[Opening Data segment section]

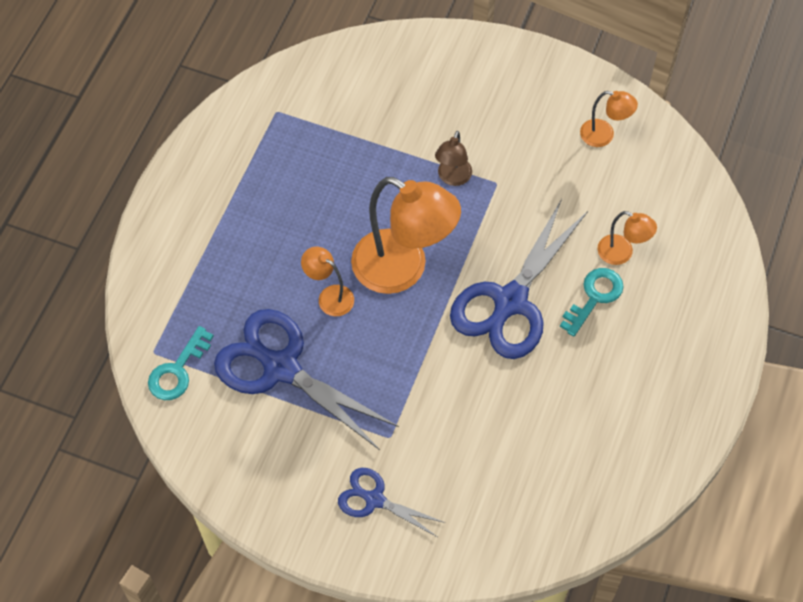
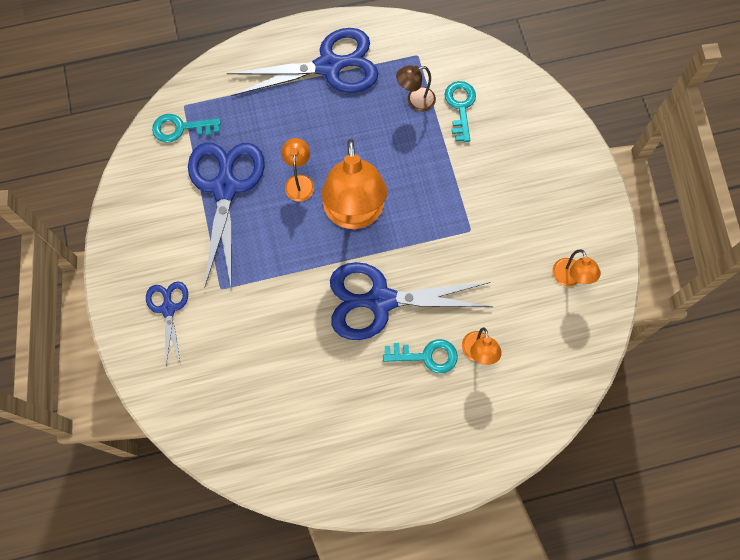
camera: 55 degrees right, 10 degrees up
(223, 193) = (330, 66): none -> blue scissors
(363, 111) = (460, 107): none -> turquoise key
(452, 178) = (452, 199): brown lamp -> brown lamp (415, 101)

[Closing Data segment section]

**What is expected:**
Reproduce the listing exactly, images omitted.

**Response:**
camera: 55 degrees right, 10 degrees up
(223, 193) = (330, 66): none -> blue scissors
(363, 111) = (460, 107): none -> turquoise key
(452, 178) = (452, 199): brown lamp -> brown lamp (415, 101)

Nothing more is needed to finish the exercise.